[BEGIN Entries supplied]

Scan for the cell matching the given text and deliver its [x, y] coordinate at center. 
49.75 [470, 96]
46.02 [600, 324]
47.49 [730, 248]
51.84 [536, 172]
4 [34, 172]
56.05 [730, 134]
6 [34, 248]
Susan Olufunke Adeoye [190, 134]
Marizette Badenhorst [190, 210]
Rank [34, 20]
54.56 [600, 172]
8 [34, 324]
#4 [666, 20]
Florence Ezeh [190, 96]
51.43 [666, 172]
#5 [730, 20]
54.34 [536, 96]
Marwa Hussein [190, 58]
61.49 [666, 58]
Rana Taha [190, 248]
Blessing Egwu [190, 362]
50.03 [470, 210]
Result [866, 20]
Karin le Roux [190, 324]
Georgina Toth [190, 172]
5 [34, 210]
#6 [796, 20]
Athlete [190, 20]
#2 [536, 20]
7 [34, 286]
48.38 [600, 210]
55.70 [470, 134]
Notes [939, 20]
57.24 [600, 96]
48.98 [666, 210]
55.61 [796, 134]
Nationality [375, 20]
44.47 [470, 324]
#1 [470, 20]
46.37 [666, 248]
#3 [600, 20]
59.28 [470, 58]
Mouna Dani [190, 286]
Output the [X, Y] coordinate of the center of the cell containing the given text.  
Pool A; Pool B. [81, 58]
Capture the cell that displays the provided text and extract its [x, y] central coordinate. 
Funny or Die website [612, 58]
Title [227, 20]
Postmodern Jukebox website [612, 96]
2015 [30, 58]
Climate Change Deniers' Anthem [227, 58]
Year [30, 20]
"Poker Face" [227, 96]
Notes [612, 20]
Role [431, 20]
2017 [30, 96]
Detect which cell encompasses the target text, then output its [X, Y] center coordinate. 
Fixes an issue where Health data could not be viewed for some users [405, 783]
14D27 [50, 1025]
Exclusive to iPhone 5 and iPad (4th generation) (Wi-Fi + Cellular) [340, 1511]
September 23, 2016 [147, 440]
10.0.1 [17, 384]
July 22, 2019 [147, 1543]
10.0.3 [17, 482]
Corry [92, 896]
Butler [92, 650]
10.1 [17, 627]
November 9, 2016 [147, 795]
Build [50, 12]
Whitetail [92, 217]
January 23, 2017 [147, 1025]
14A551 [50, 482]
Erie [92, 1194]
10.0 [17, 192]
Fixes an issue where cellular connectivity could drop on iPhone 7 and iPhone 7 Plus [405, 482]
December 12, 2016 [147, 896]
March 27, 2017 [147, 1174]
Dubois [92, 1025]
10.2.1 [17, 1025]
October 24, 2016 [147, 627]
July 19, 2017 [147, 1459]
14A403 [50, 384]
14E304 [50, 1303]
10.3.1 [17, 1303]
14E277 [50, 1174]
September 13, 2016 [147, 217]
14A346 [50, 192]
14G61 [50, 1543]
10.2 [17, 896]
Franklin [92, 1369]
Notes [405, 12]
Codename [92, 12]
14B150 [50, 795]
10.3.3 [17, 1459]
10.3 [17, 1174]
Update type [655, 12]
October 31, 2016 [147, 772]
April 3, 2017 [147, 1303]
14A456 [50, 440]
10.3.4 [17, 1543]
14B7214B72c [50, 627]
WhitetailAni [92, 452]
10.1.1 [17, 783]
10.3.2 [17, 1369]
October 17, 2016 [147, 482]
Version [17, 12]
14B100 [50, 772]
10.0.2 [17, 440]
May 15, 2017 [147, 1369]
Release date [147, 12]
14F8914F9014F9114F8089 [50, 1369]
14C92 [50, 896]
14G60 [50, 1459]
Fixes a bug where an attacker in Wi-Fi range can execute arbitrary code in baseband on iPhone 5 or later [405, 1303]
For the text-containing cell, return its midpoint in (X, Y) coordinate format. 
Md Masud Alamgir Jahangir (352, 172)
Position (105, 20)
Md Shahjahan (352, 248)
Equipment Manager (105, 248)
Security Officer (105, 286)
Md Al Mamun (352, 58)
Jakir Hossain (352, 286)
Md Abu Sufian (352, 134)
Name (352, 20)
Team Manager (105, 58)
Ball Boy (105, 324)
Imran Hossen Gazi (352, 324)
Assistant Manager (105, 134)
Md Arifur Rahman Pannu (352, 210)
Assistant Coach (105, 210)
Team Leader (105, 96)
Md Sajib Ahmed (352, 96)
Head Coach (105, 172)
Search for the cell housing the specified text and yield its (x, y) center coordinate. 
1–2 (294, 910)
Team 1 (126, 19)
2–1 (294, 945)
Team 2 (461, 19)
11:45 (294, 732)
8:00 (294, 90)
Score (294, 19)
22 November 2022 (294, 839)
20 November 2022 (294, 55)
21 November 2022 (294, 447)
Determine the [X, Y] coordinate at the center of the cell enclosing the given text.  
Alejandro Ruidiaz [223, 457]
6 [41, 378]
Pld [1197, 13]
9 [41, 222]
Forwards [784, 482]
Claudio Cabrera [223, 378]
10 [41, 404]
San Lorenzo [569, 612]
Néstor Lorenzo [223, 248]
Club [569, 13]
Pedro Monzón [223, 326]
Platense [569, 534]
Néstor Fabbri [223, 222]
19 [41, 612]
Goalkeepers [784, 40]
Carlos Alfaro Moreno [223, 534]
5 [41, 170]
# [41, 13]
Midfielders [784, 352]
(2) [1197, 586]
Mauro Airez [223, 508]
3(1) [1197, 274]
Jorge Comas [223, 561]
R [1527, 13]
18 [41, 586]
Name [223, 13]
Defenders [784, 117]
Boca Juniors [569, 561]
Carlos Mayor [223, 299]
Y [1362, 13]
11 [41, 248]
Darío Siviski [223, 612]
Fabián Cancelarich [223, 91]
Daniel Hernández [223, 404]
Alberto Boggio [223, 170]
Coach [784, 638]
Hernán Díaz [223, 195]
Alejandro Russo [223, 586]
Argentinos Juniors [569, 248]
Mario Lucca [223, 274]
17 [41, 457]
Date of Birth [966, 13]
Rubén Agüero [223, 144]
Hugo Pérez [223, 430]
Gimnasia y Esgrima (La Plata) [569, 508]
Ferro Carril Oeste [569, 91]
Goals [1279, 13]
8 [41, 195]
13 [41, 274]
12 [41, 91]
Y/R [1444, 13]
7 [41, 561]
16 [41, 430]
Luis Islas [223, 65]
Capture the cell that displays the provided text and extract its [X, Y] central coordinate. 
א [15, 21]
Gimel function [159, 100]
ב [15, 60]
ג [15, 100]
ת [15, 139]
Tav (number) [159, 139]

[END Entries supplied]

▶ The exercise
Please copy all of the items above line for line, without changing a single character.

▶ Solution to this exercise
Scan for the cell matching the given text and deliver its [x, y] coordinate at center. 
49.75 [470, 96]
46.02 [600, 324]
47.49 [730, 248]
51.84 [536, 172]
4 [34, 172]
56.05 [730, 134]
6 [34, 248]
Susan Olufunke Adeoye [190, 134]
Marizette Badenhorst [190, 210]
Rank [34, 20]
54.56 [600, 172]
8 [34, 324]
#4 [666, 20]
Florence Ezeh [190, 96]
51.43 [666, 172]
#5 [730, 20]
54.34 [536, 96]
Marwa Hussein [190, 58]
61.49 [666, 58]
Rana Taha [190, 248]
Blessing Egwu [190, 362]
50.03 [470, 210]
Result [866, 20]
Karin le Roux [190, 324]
Georgina Toth [190, 172]
5 [34, 210]
#6 [796, 20]
Athlete [190, 20]
#2 [536, 20]
7 [34, 286]
48.38 [600, 210]
55.70 [470, 134]
Notes [939, 20]
57.24 [600, 96]
48.98 [666, 210]
55.61 [796, 134]
Nationality [375, 20]
44.47 [470, 324]
#1 [470, 20]
46.37 [666, 248]
#3 [600, 20]
59.28 [470, 58]
Mouna Dani [190, 286]
Output the [X, Y] coordinate of the center of the cell containing the given text.  
Pool A; Pool B. [81, 58]
Capture the cell that displays the provided text and extract its [x, y] central coordinate. 
Funny or Die website [612, 58]
Title [227, 20]
Postmodern Jukebox website [612, 96]
2015 [30, 58]
Climate Change Deniers' Anthem [227, 58]
Year [30, 20]
"Poker Face" [227, 96]
Notes [612, 20]
Role [431, 20]
2017 [30, 96]
Detect which cell encompasses the target text, then output its [X, Y] center coordinate. 
Fixes an issue where Health data could not be viewed for some users [405, 783]
14D27 [50, 1025]
Exclusive to iPhone 5 and iPad (4th generation) (Wi-Fi + Cellular) [340, 1511]
September 23, 2016 [147, 440]
10.0.1 [17, 384]
July 22, 2019 [147, 1543]
10.0.3 [17, 482]
Corry [92, 896]
Butler [92, 650]
10.1 [17, 627]
November 9, 2016 [147, 795]
Build [50, 12]
Whitetail [92, 217]
January 23, 2017 [147, 1025]
14A551 [50, 482]
Erie [92, 1194]
10.0 [17, 192]
Fixes an issue where cellular connectivity could drop on iPhone 7 and iPhone 7 Plus [405, 482]
December 12, 2016 [147, 896]
March 27, 2017 [147, 1174]
Dubois [92, 1025]
10.2.1 [17, 1025]
October 24, 2016 [147, 627]
July 19, 2017 [147, 1459]
14A403 [50, 384]
14E304 [50, 1303]
10.3.1 [17, 1303]
14E277 [50, 1174]
September 13, 2016 [147, 217]
14A346 [50, 192]
14G61 [50, 1543]
10.2 [17, 896]
Franklin [92, 1369]
Notes [405, 12]
Codename [92, 12]
14B150 [50, 795]
10.3.3 [17, 1459]
10.3 [17, 1174]
Update type [655, 12]
October 31, 2016 [147, 772]
April 3, 2017 [147, 1303]
14A456 [50, 440]
10.3.4 [17, 1543]
14B7214B72c [50, 627]
WhitetailAni [92, 452]
10.1.1 [17, 783]
10.3.2 [17, 1369]
October 17, 2016 [147, 482]
Version [17, 12]
14B100 [50, 772]
10.0.2 [17, 440]
May 15, 2017 [147, 1369]
Release date [147, 12]
14F8914F9014F9114F8089 [50, 1369]
14C92 [50, 896]
14G60 [50, 1459]
Fixes a bug where an attacker in Wi-Fi range can execute arbitrary code in baseband on iPhone 5 or later [405, 1303]
For the text-containing cell, return its midpoint in (X, Y) coordinate format. 
Md Masud Alamgir Jahangir (352, 172)
Position (105, 20)
Md Shahjahan (352, 248)
Equipment Manager (105, 248)
Security Officer (105, 286)
Md Al Mamun (352, 58)
Jakir Hossain (352, 286)
Md Abu Sufian (352, 134)
Name (352, 20)
Team Manager (105, 58)
Ball Boy (105, 324)
Imran Hossen Gazi (352, 324)
Assistant Manager (105, 134)
Md Arifur Rahman Pannu (352, 210)
Assistant Coach (105, 210)
Team Leader (105, 96)
Md Sajib Ahmed (352, 96)
Head Coach (105, 172)
Search for the cell housing the specified text and yield its (x, y) center coordinate. 
1–2 (294, 910)
Team 1 (126, 19)
2–1 (294, 945)
Team 2 (461, 19)
11:45 (294, 732)
8:00 (294, 90)
Score (294, 19)
22 November 2022 (294, 839)
20 November 2022 (294, 55)
21 November 2022 (294, 447)
Determine the [X, Y] coordinate at the center of the cell enclosing the given text.  
Alejandro Ruidiaz [223, 457]
6 [41, 378]
Pld [1197, 13]
9 [41, 222]
Forwards [784, 482]
Claudio Cabrera [223, 378]
10 [41, 404]
San Lorenzo [569, 612]
Néstor Lorenzo [223, 248]
Club [569, 13]
Pedro Monzón [223, 326]
Platense [569, 534]
Néstor Fabbri [223, 222]
19 [41, 612]
Goalkeepers [784, 40]
Carlos Alfaro Moreno [223, 534]
5 [41, 170]
# [41, 13]
Midfielders [784, 352]
(2) [1197, 586]
Mauro Airez [223, 508]
3(1) [1197, 274]
Jorge Comas [223, 561]
R [1527, 13]
18 [41, 586]
Name [223, 13]
Defenders [784, 117]
Boca Juniors [569, 561]
Carlos Mayor [223, 299]
Y [1362, 13]
11 [41, 248]
Darío Siviski [223, 612]
Fabián Cancelarich [223, 91]
Daniel Hernández [223, 404]
Alberto Boggio [223, 170]
Coach [784, 638]
Hernán Díaz [223, 195]
Alejandro Russo [223, 586]
Argentinos Juniors [569, 248]
Mario Lucca [223, 274]
17 [41, 457]
Date of Birth [966, 13]
Rubén Agüero [223, 144]
Hugo Pérez [223, 430]
Gimnasia y Esgrima (La Plata) [569, 508]
Ferro Carril Oeste [569, 91]
Goals [1279, 13]
8 [41, 195]
13 [41, 274]
12 [41, 91]
Y/R [1444, 13]
7 [41, 561]
16 [41, 430]
Luis Islas [223, 65]
Capture the cell that displays the provided text and extract its [X, Y] central coordinate. 
א [15, 21]
Gimel function [159, 100]
ב [15, 60]
ג [15, 100]
ת [15, 139]
Tav (number) [159, 139]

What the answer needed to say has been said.